* **INPUT MATERIAL**
----

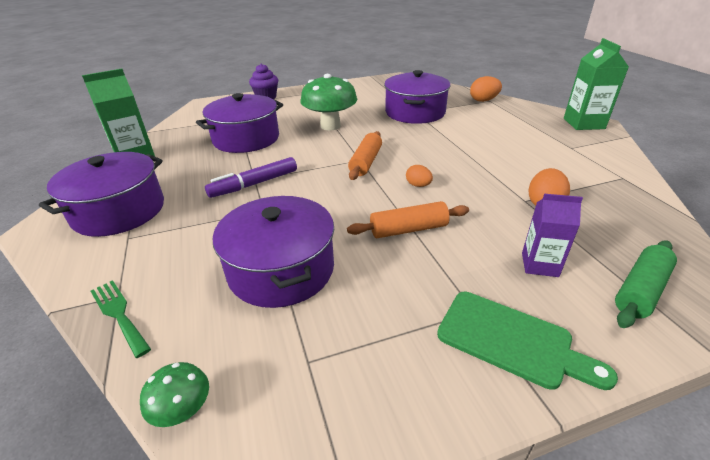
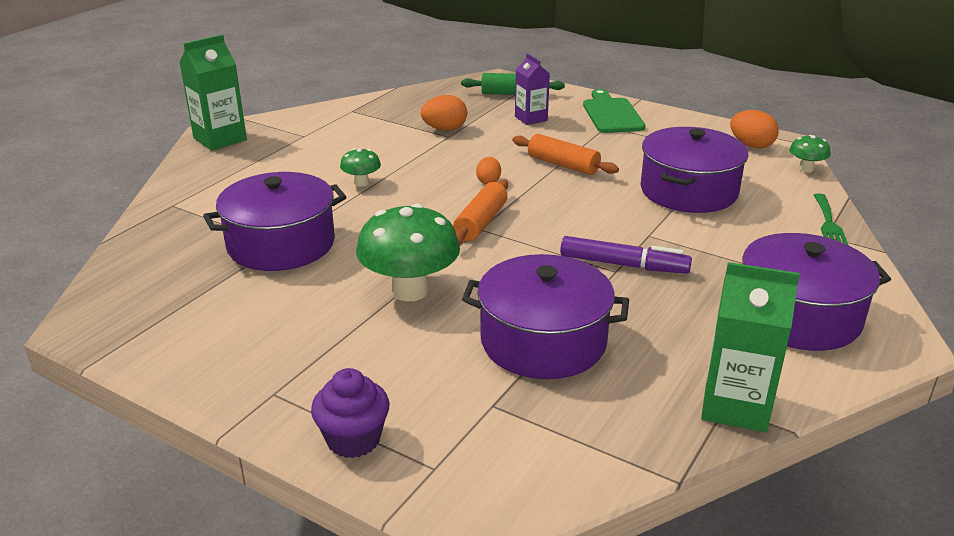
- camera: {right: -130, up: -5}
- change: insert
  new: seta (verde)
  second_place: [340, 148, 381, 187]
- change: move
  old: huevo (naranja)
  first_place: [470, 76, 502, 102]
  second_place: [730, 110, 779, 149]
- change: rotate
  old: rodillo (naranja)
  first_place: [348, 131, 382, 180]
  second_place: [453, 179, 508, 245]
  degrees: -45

----

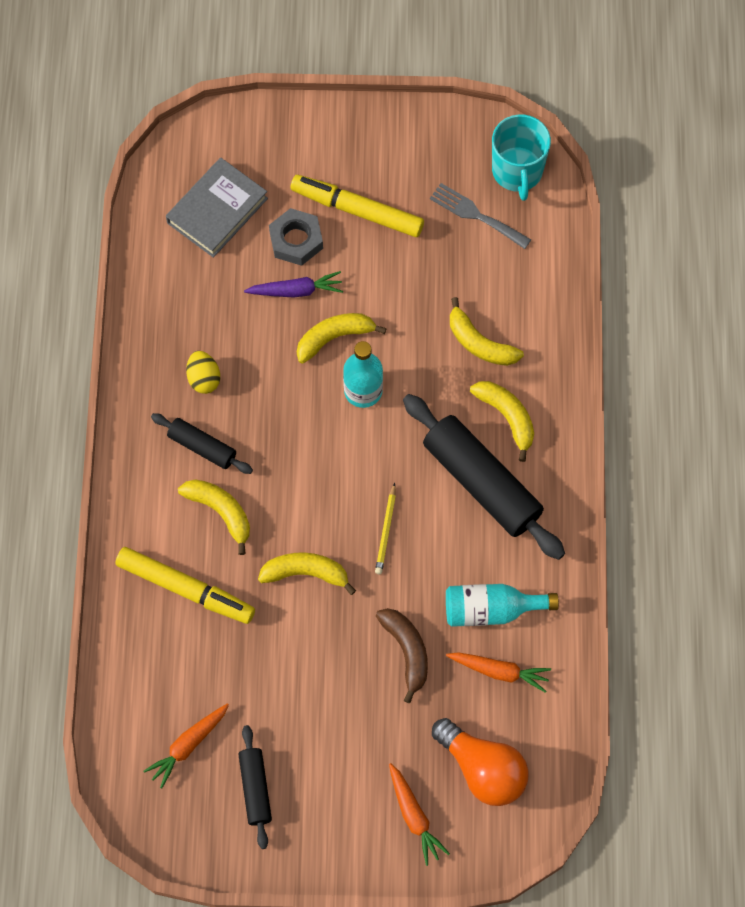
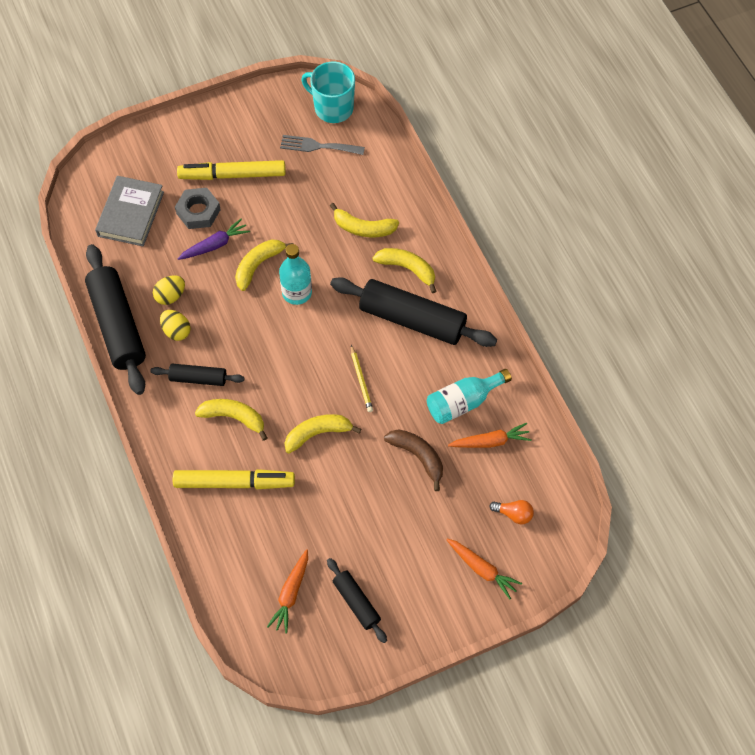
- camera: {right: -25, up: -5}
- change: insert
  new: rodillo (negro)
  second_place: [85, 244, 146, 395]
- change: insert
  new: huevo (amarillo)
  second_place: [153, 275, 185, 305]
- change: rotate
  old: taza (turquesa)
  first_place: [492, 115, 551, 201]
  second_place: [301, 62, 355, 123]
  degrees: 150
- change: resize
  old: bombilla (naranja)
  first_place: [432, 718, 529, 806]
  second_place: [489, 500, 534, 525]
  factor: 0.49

----

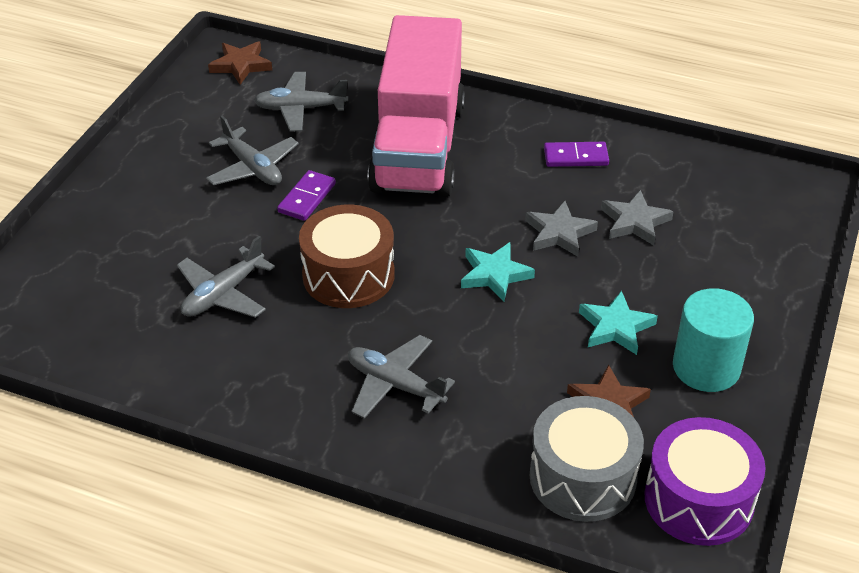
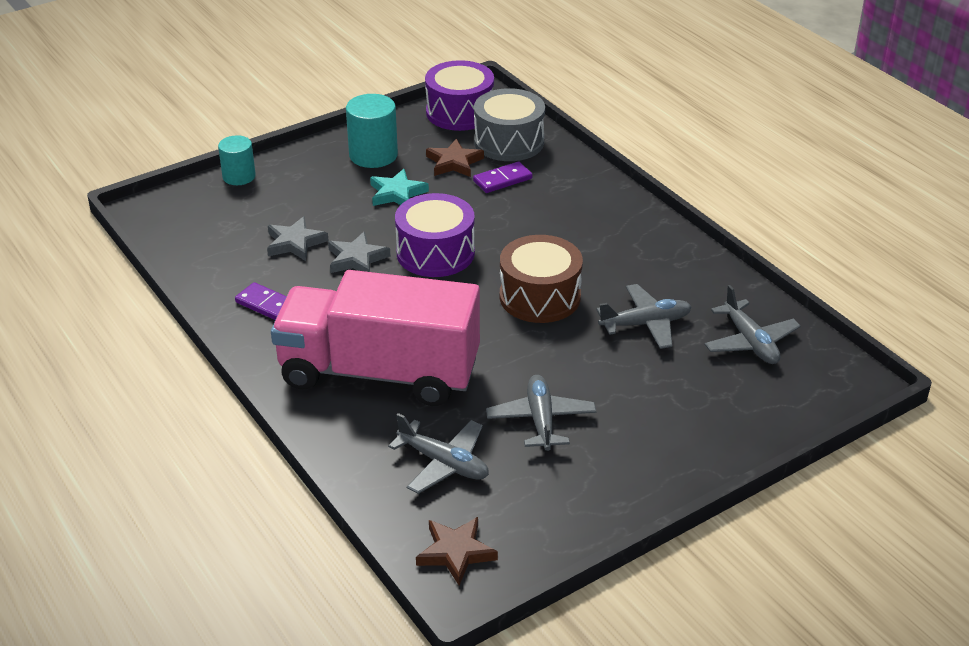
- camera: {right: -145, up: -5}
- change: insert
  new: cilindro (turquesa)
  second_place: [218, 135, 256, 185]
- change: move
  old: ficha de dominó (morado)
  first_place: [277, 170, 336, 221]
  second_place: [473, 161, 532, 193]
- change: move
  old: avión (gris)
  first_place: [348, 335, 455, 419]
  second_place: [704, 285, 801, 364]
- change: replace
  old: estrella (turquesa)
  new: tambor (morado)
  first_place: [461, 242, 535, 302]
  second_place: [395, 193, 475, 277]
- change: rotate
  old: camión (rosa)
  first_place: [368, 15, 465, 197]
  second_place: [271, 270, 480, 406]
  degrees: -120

----

* **WHAT THIS TASK INVOLVES**
The response should be the listing above, limited to the lines between the one holding "new: rodillo (negro)" and the one holding "factor: 0.49", inclusive, reproduced exactly.

* **RESPONSE FOR THIS EXERCISE**
  new: rodillo (negro)
  second_place: [85, 244, 146, 395]
- change: insert
  new: huevo (amarillo)
  second_place: [153, 275, 185, 305]
- change: rotate
  old: taza (turquesa)
  first_place: [492, 115, 551, 201]
  second_place: [301, 62, 355, 123]
  degrees: 150
- change: resize
  old: bombilla (naranja)
  first_place: [432, 718, 529, 806]
  second_place: [489, 500, 534, 525]
  factor: 0.49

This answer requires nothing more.